[[ Supplied information, beginning ]]

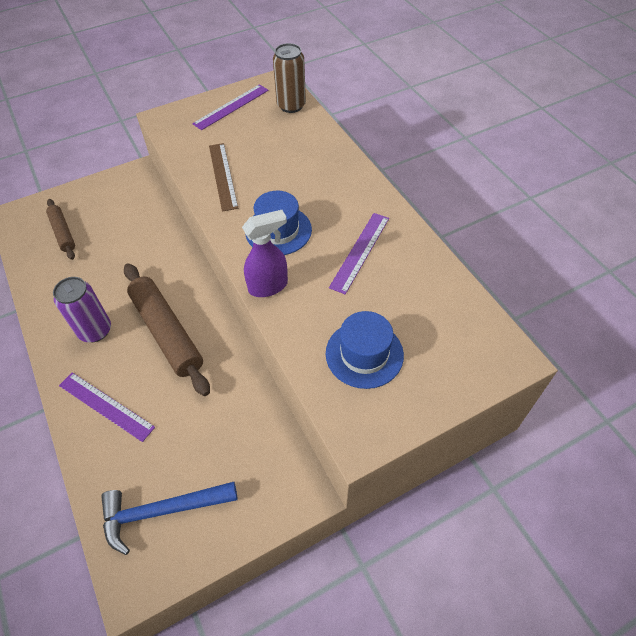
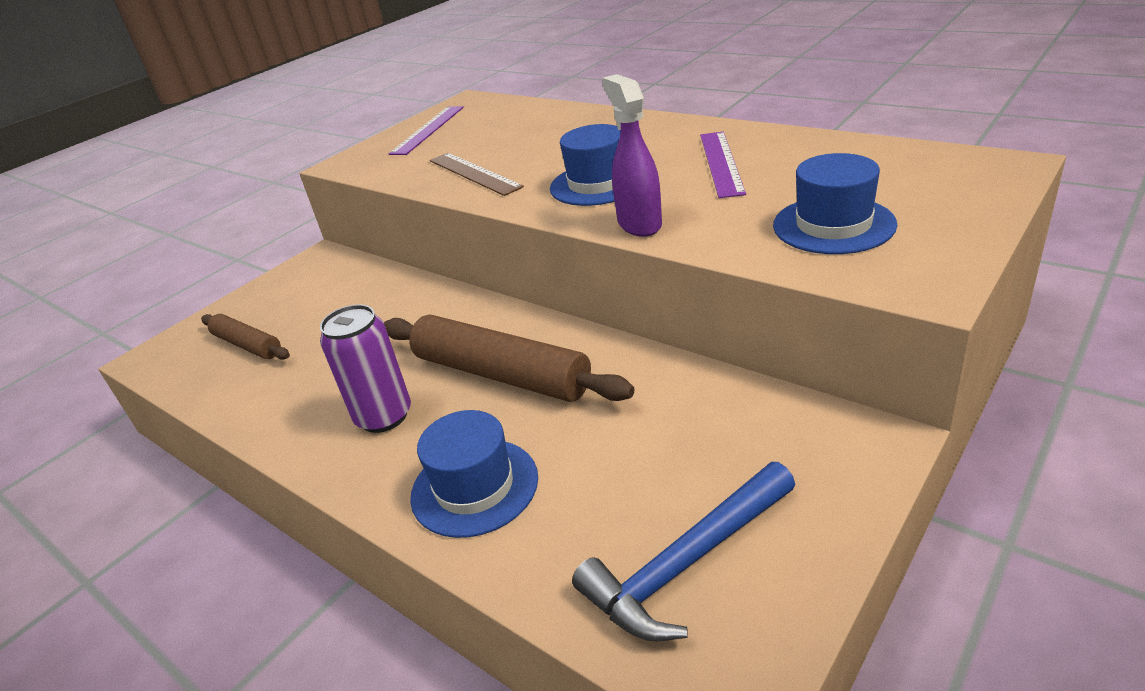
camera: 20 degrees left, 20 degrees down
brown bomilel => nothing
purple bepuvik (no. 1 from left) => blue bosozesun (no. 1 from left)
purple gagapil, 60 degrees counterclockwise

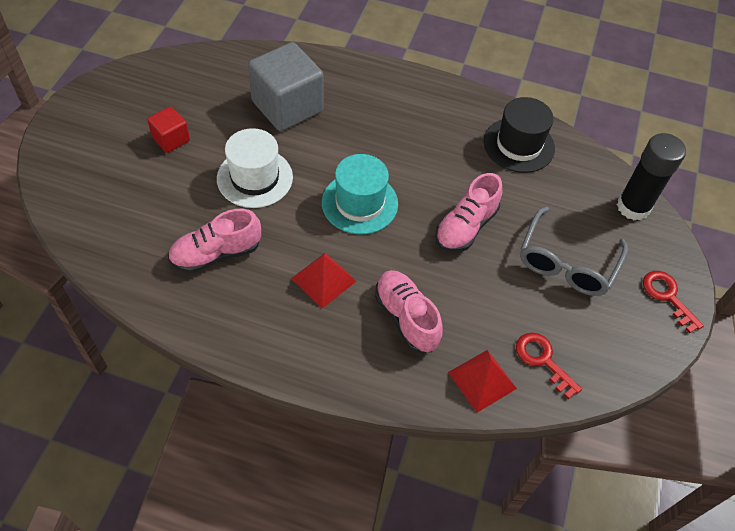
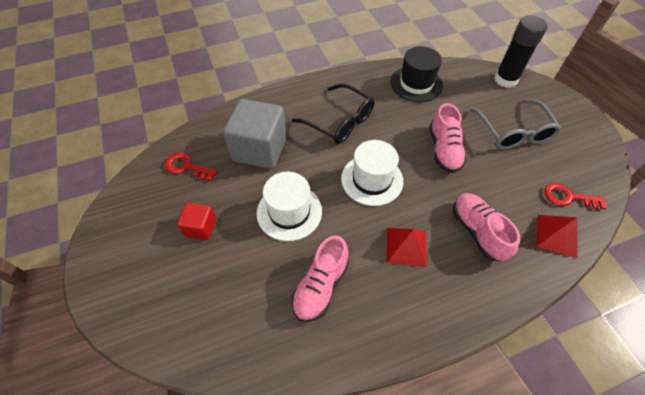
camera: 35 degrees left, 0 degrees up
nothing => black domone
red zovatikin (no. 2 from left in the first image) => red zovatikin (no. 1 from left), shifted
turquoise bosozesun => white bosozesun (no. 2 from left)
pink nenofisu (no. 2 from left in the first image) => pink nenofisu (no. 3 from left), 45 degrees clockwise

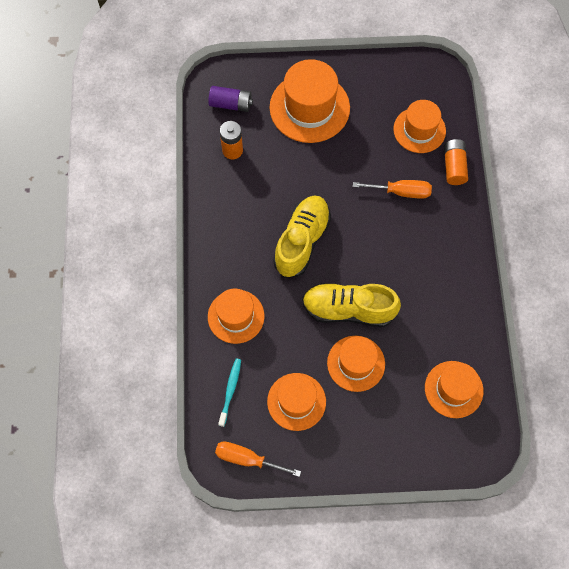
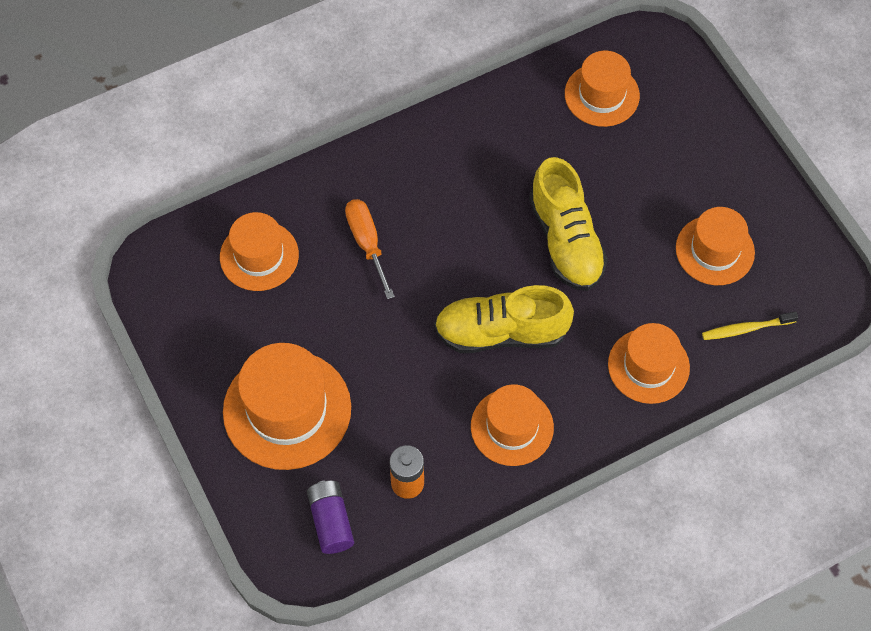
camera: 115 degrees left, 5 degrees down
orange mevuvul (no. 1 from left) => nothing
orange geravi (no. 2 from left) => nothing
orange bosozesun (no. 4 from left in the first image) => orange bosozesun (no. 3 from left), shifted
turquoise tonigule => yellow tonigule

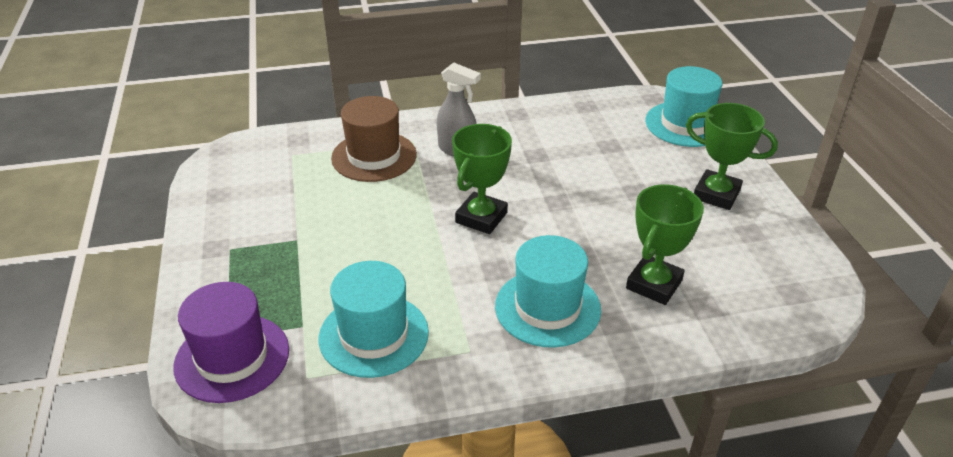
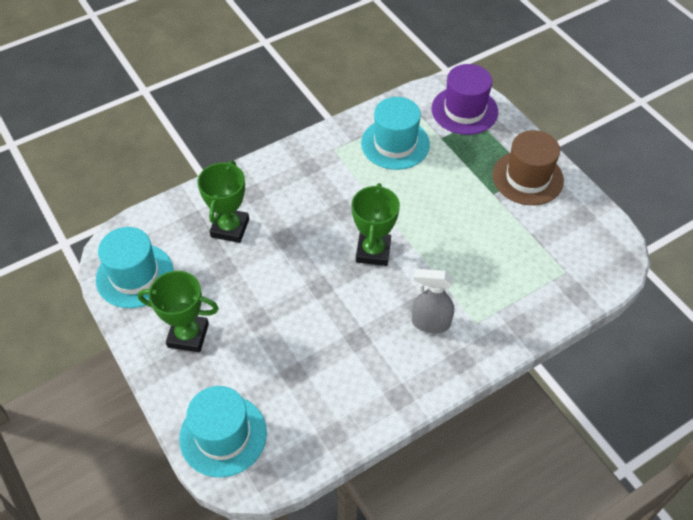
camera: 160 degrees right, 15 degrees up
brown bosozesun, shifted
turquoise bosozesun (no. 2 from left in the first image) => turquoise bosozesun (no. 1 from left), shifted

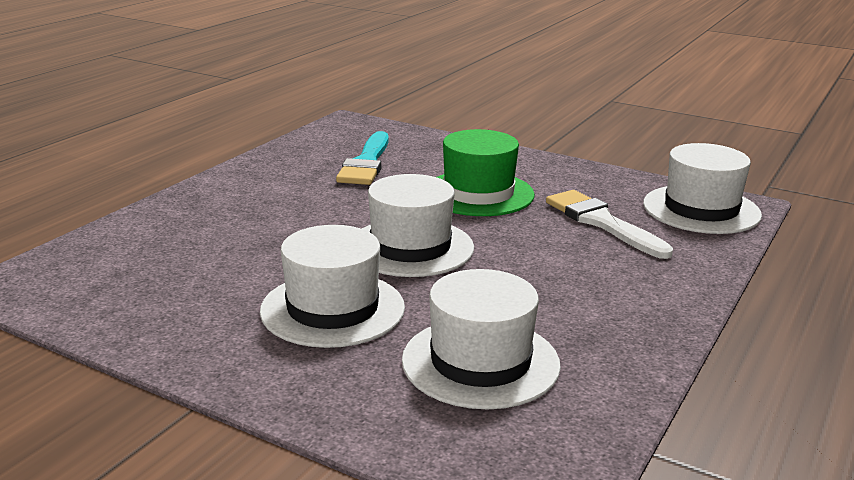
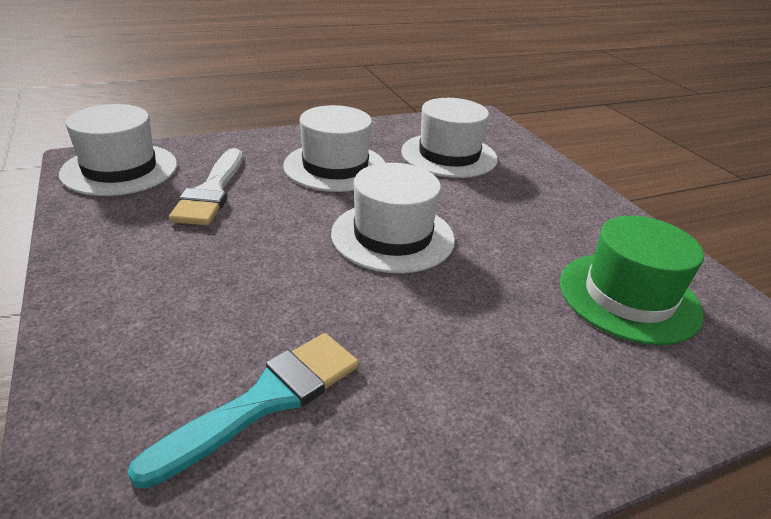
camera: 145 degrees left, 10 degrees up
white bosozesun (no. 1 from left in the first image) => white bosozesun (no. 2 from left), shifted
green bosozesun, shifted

[[ Supplied information, end ]]

Verbatim, write out the line containing "pink nenofisu (no. 2" and all later lines through the end of the records, leaving every picture out.

## [Result of this exercise]
pink nenofisu (no. 2 from left in the first image) => pink nenofisu (no. 3 from left), 45 degrees clockwise

camera: 115 degrees left, 5 degrees down
orange mevuvul (no. 1 from left) => nothing
orange geravi (no. 2 from left) => nothing
orange bosozesun (no. 4 from left in the first image) => orange bosozesun (no. 3 from left), shifted
turquoise tonigule => yellow tonigule

camera: 160 degrees right, 15 degrees up
brown bosozesun, shifted
turquoise bosozesun (no. 2 from left in the first image) => turquoise bosozesun (no. 1 from left), shifted

camera: 145 degrees left, 10 degrees up
white bosozesun (no. 1 from left in the first image) => white bosozesun (no. 2 from left), shifted
green bosozesun, shifted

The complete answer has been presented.